§ Task instructions:
Leave out the pictures and restate the rest of the data exactly.

§ Dataset extract:
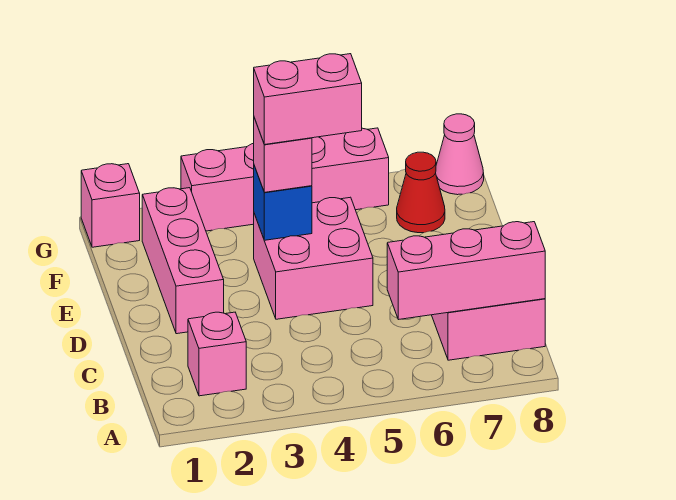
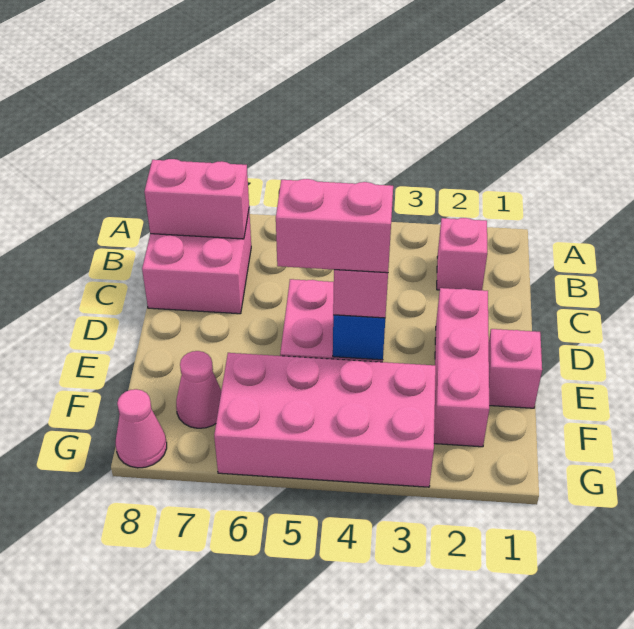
pink brick B6:B8 level 2 -> pink brick B7:B8 level 2
red cone F7 level 1 -> pink cone F7 level 1
pink brick G1 level 1 -> pink brick E1 level 1
pink brick G3:G6 level 1 -> pink brick F3:G6 level 1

§ Worked solution:
pink brick B6:B8 level 2 -> pink brick B7:B8 level 2
red cone F7 level 1 -> pink cone F7 level 1
pink brick G1 level 1 -> pink brick E1 level 1
pink brick G3:G6 level 1 -> pink brick F3:G6 level 1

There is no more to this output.